(Object change descriptions)
######

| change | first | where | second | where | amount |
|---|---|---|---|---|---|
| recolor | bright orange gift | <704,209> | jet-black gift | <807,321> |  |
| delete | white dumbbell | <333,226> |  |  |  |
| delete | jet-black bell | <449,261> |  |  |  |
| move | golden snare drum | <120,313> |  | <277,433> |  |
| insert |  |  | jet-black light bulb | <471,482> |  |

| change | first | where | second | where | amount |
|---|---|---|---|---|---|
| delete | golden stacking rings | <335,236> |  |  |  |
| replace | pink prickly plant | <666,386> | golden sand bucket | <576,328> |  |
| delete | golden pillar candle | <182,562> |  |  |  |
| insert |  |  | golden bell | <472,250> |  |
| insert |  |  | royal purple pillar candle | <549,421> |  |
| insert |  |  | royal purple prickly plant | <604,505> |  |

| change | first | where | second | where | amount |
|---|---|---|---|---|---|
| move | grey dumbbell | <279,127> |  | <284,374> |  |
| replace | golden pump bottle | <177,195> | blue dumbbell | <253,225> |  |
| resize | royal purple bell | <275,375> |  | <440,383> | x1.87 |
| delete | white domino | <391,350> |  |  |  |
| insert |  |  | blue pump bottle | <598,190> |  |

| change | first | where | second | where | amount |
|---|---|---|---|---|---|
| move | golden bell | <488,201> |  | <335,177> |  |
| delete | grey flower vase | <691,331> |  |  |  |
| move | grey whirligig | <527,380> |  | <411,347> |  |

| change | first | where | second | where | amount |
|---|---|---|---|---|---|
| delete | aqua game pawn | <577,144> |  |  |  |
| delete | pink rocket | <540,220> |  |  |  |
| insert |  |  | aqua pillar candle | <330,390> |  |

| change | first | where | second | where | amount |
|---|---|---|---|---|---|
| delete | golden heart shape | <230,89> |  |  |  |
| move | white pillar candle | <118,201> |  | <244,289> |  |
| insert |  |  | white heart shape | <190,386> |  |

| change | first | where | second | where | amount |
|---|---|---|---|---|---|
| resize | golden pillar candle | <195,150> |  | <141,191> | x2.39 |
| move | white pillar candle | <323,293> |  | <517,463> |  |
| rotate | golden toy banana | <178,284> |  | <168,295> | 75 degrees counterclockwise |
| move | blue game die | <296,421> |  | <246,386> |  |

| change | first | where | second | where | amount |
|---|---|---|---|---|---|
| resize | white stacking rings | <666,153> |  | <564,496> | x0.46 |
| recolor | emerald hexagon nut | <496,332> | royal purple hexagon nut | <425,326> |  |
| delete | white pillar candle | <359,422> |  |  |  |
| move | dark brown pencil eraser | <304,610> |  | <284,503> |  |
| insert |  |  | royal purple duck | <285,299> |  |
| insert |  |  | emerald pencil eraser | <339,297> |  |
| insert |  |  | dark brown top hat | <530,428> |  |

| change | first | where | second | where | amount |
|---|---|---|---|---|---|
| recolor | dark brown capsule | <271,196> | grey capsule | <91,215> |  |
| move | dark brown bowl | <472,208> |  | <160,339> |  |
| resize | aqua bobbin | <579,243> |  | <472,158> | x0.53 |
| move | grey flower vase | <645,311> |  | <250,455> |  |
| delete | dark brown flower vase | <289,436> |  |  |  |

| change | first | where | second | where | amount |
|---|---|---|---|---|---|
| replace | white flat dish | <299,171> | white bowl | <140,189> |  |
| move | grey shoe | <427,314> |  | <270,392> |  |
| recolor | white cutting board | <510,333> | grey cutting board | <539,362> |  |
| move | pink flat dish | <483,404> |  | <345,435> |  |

######

### WORK REQUIRED
Each line of the data should be reproduced exactly as it appears.

### WRITTEN SOLUTION
| change | first | where | second | where | amount |
|---|---|---|---|---|---|
| recolor | bright orange gift | <704,209> | jet-black gift | <807,321> |  |
| delete | white dumbbell | <333,226> |  |  |  |
| delete | jet-black bell | <449,261> |  |  |  |
| move | golden snare drum | <120,313> |  | <277,433> |  |
| insert |  |  | jet-black light bulb | <471,482> |  |

| change | first | where | second | where | amount |
|---|---|---|---|---|---|
| delete | golden stacking rings | <335,236> |  |  |  |
| replace | pink prickly plant | <666,386> | golden sand bucket | <576,328> |  |
| delete | golden pillar candle | <182,562> |  |  |  |
| insert |  |  | golden bell | <472,250> |  |
| insert |  |  | royal purple pillar candle | <549,421> |  |
| insert |  |  | royal purple prickly plant | <604,505> |  |

| change | first | where | second | where | amount |
|---|---|---|---|---|---|
| move | grey dumbbell | <279,127> |  | <284,374> |  |
| replace | golden pump bottle | <177,195> | blue dumbbell | <253,225> |  |
| resize | royal purple bell | <275,375> |  | <440,383> | x1.87 |
| delete | white domino | <391,350> |  |  |  |
| insert |  |  | blue pump bottle | <598,190> |  |

| change | first | where | second | where | amount |
|---|---|---|---|---|---|
| move | golden bell | <488,201> |  | <335,177> |  |
| delete | grey flower vase | <691,331> |  |  |  |
| move | grey whirligig | <527,380> |  | <411,347> |  |

| change | first | where | second | where | amount |
|---|---|---|---|---|---|
| delete | aqua game pawn | <577,144> |  |  |  |
| delete | pink rocket | <540,220> |  |  |  |
| insert |  |  | aqua pillar candle | <330,390> |  |

| change | first | where | second | where | amount |
|---|---|---|---|---|---|
| delete | golden heart shape | <230,89> |  |  |  |
| move | white pillar candle | <118,201> |  | <244,289> |  |
| insert |  |  | white heart shape | <190,386> |  |

| change | first | where | second | where | amount |
|---|---|---|---|---|---|
| resize | golden pillar candle | <195,150> |  | <141,191> | x2.39 |
| move | white pillar candle | <323,293> |  | <517,463> |  |
| rotate | golden toy banana | <178,284> |  | <168,295> | 75 degrees counterclockwise |
| move | blue game die | <296,421> |  | <246,386> |  |

| change | first | where | second | where | amount |
|---|---|---|---|---|---|
| resize | white stacking rings | <666,153> |  | <564,496> | x0.46 |
| recolor | emerald hexagon nut | <496,332> | royal purple hexagon nut | <425,326> |  |
| delete | white pillar candle | <359,422> |  |  |  |
| move | dark brown pencil eraser | <304,610> |  | <284,503> |  |
| insert |  |  | royal purple duck | <285,299> |  |
| insert |  |  | emerald pencil eraser | <339,297> |  |
| insert |  |  | dark brown top hat | <530,428> |  |

| change | first | where | second | where | amount |
|---|---|---|---|---|---|
| recolor | dark brown capsule | <271,196> | grey capsule | <91,215> |  |
| move | dark brown bowl | <472,208> |  | <160,339> |  |
| resize | aqua bobbin | <579,243> |  | <472,158> | x0.53 |
| move | grey flower vase | <645,311> |  | <250,455> |  |
| delete | dark brown flower vase | <289,436> |  |  |  |

| change | first | where | second | where | amount |
|---|---|---|---|---|---|
| replace | white flat dish | <299,171> | white bowl | <140,189> |  |
| move | grey shoe | <427,314> |  | <270,392> |  |
| recolor | white cutting board | <510,333> | grey cutting board | <539,362> |  |
| move | pink flat dish | <483,404> |  | <345,435> |  |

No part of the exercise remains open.